§ **What to work on**
Restate the data below word for word, and let no image into your version.

<<<<

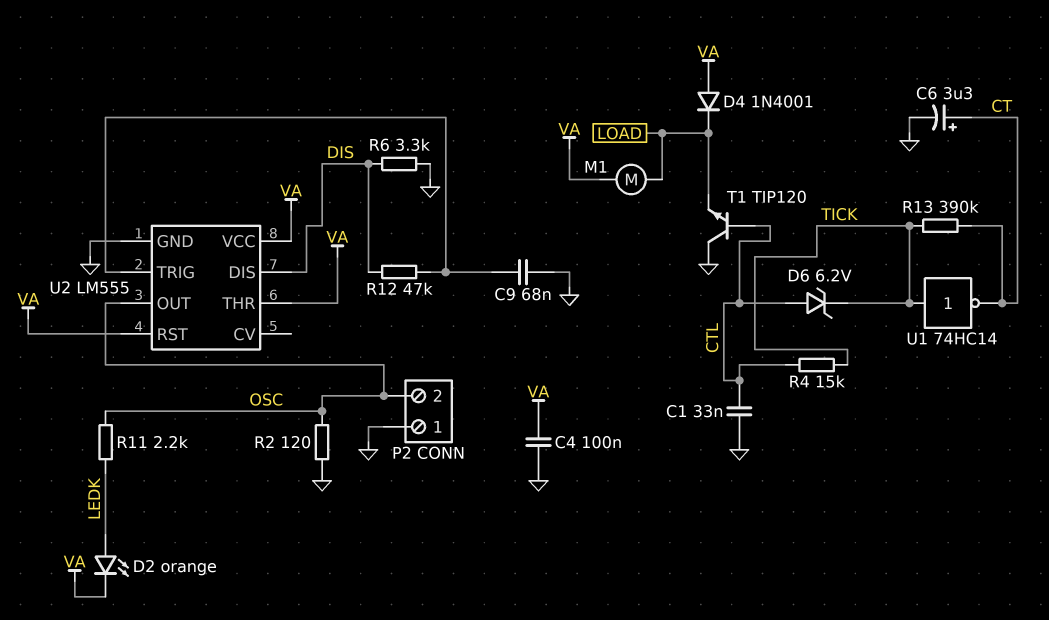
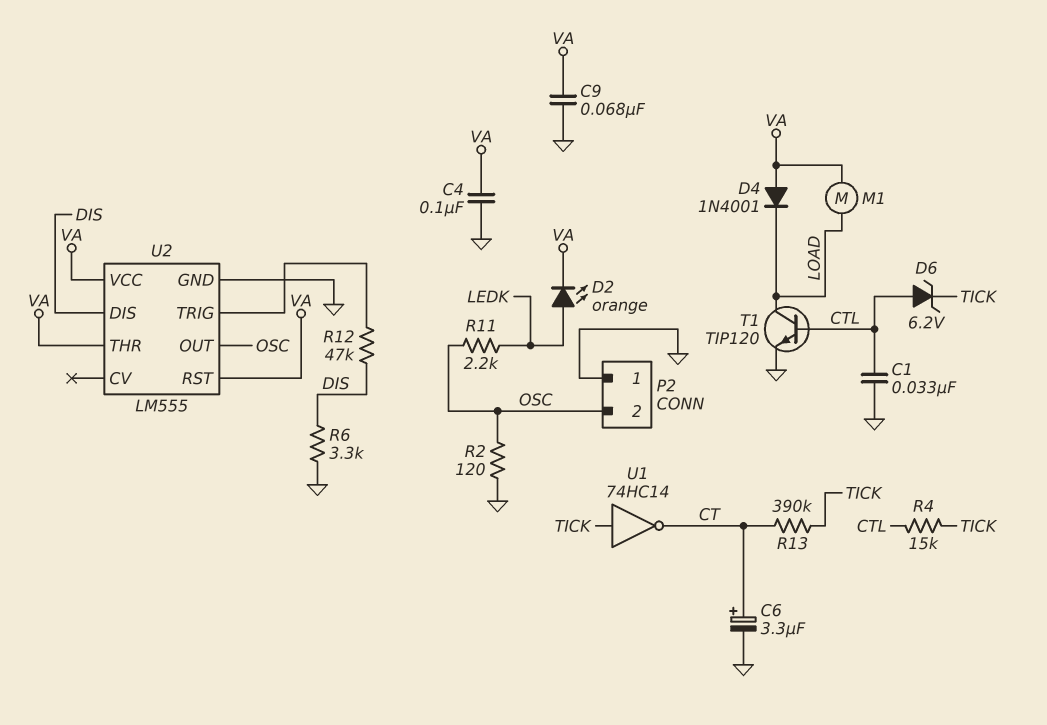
C9: 68nF (GND, U2/TRIG) -> 68nF (GND, VA)
T1: NPN TIP120 (B CTL, C GND, E LOAD) -> NPN TIP120 (B CTL, C LOAD, E GND)

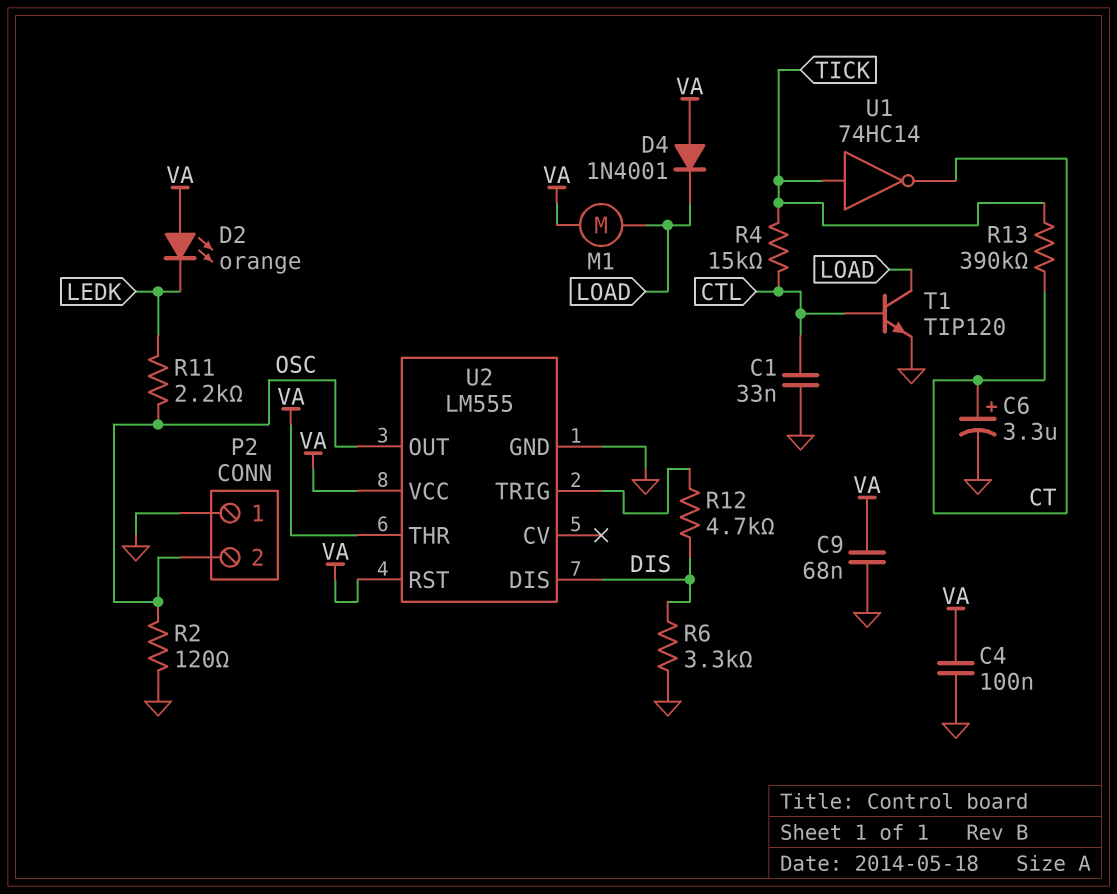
D2: LED orange (A LEDK, K VA) -> LED orange (A VA, K LEDK)
D6: zener 6.2V (A CTL, K TICK) -> none
R12: 47k (DIS, U2/TRIG) -> 4.7k (DIS, U2/TRIG)

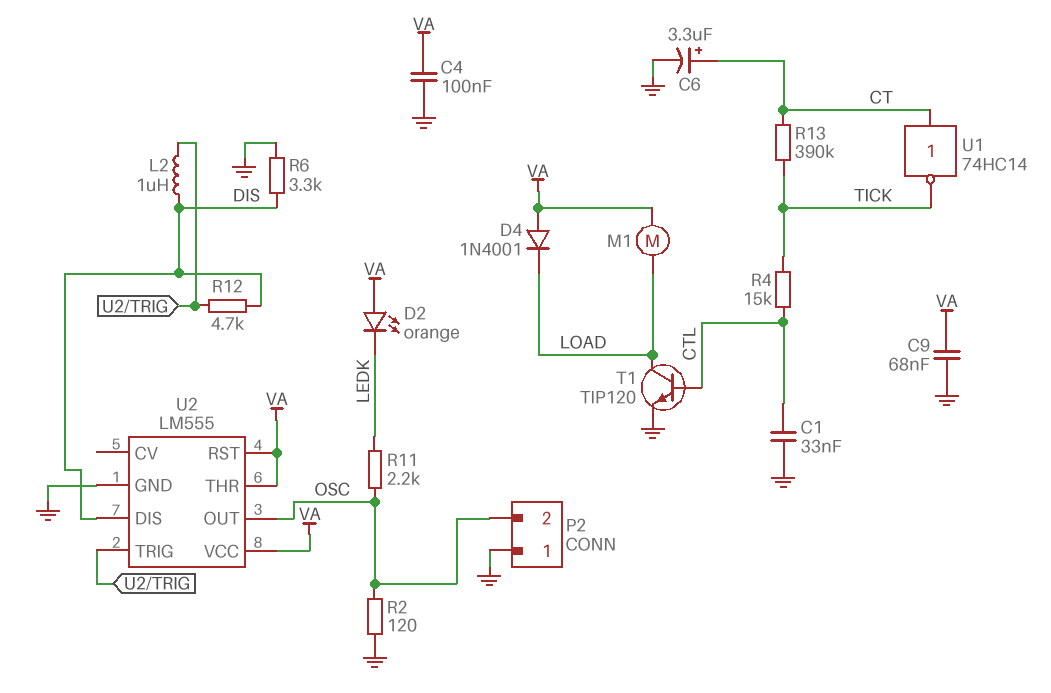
L2: none -> 1uH (DIS, U2/TRIG)
U1: NOT 74HC14 (in TICK, out CT) -> NOT 74HC14 (in CT, out TICK)

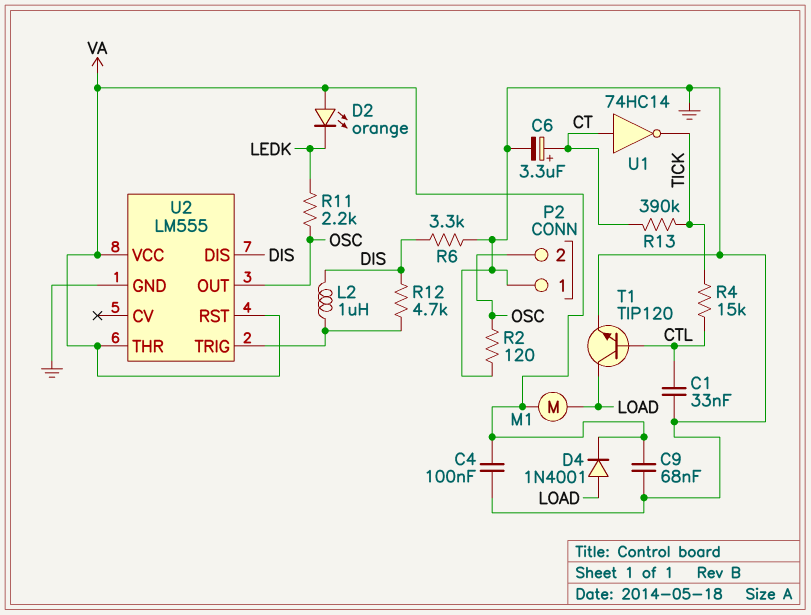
D4: diode 1N4001 (A VA, K LOAD) -> diode 1N4001 (A LOAD, K VA)

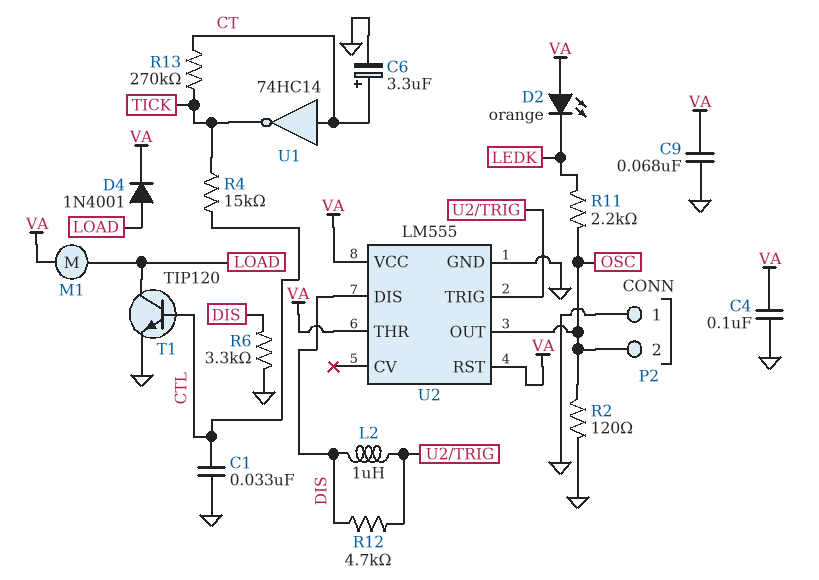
R13: 390k (CT, TICK) -> 270k (CT, TICK)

>>>>

§ **Completed exercise**
C9: 68nF (GND, U2/TRIG) -> 68nF (GND, VA)
T1: NPN TIP120 (B CTL, C GND, E LOAD) -> NPN TIP120 (B CTL, C LOAD, E GND)

D2: LED orange (A LEDK, K VA) -> LED orange (A VA, K LEDK)
D6: zener 6.2V (A CTL, K TICK) -> none
R12: 47k (DIS, U2/TRIG) -> 4.7k (DIS, U2/TRIG)

L2: none -> 1uH (DIS, U2/TRIG)
U1: NOT 74HC14 (in TICK, out CT) -> NOT 74HC14 (in CT, out TICK)

D4: diode 1N4001 (A VA, K LOAD) -> diode 1N4001 (A LOAD, K VA)

R13: 390k (CT, TICK) -> 270k (CT, TICK)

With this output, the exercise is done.